Data to examine START
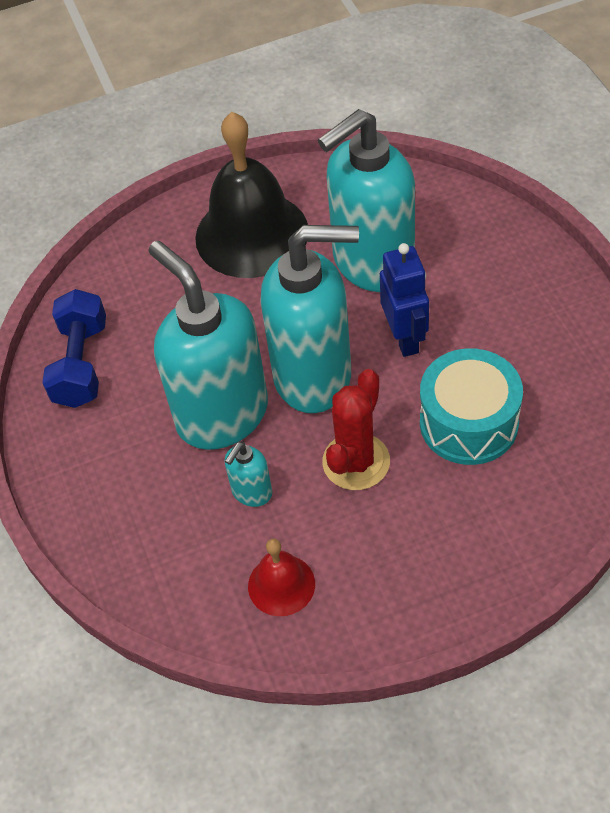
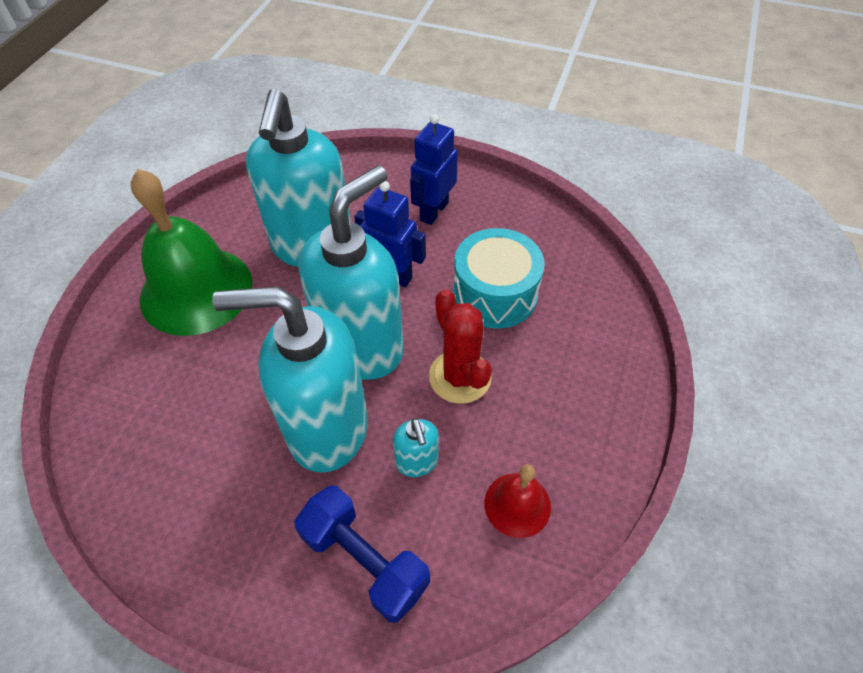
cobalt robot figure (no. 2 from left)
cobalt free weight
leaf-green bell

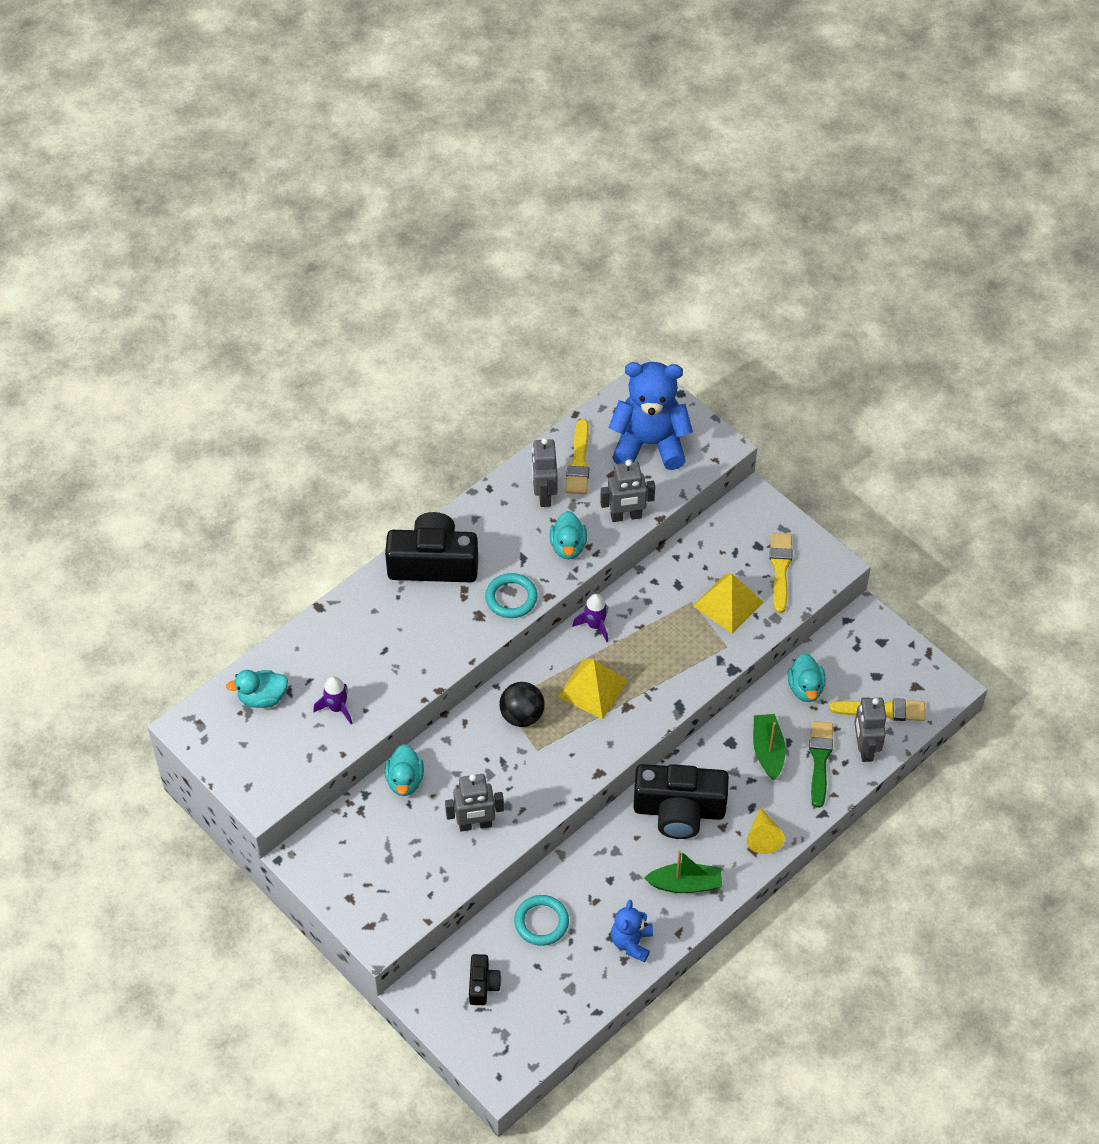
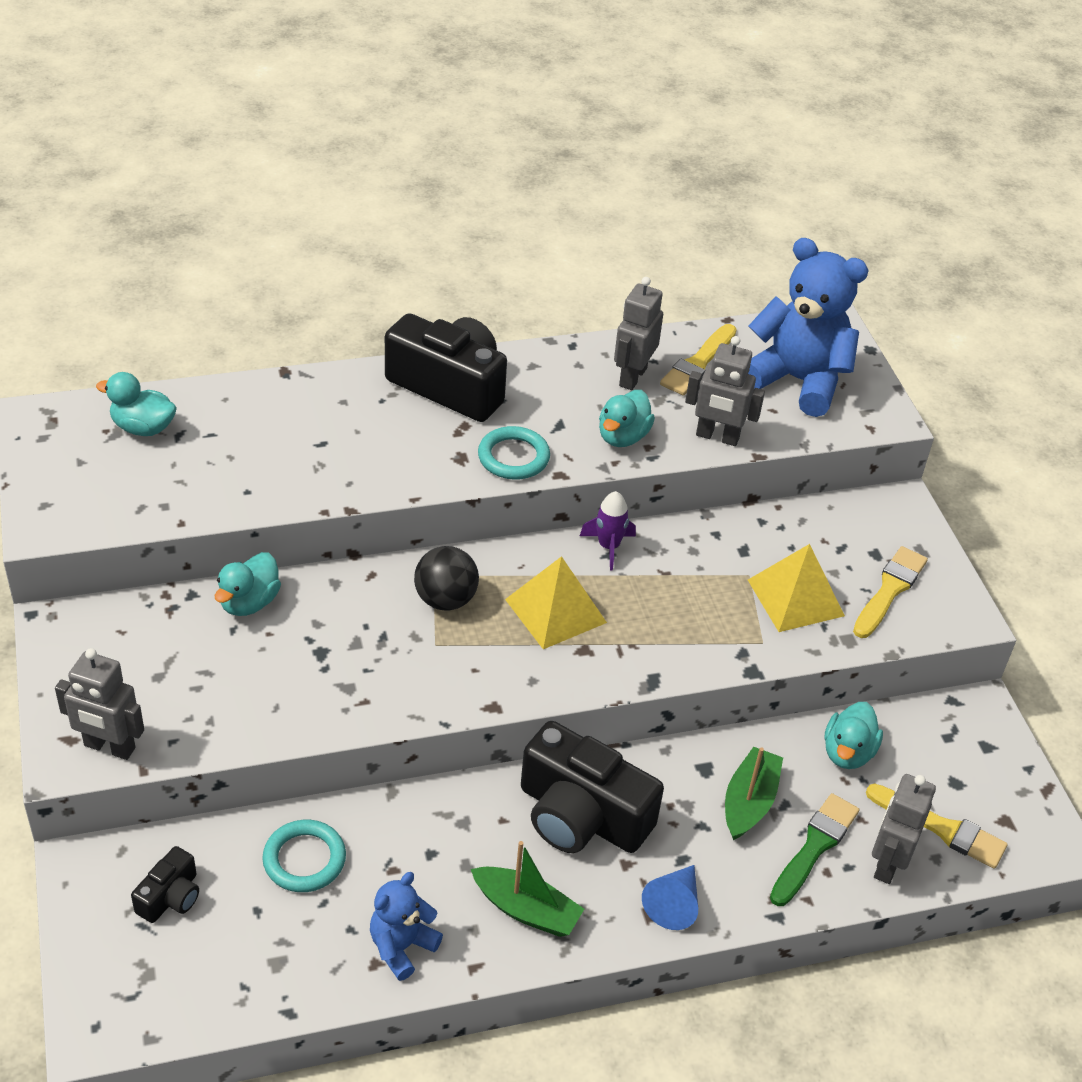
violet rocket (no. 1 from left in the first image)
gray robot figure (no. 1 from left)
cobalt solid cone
Data to examine END
* Your instructions
Repeat the listing above exactly, omitting the pictures it contains.

* Response to the exercise
cobalt robot figure (no. 2 from left)
cobalt free weight
leaf-green bell

violet rocket (no. 1 from left in the first image)
gray robot figure (no. 1 from left)
cobalt solid cone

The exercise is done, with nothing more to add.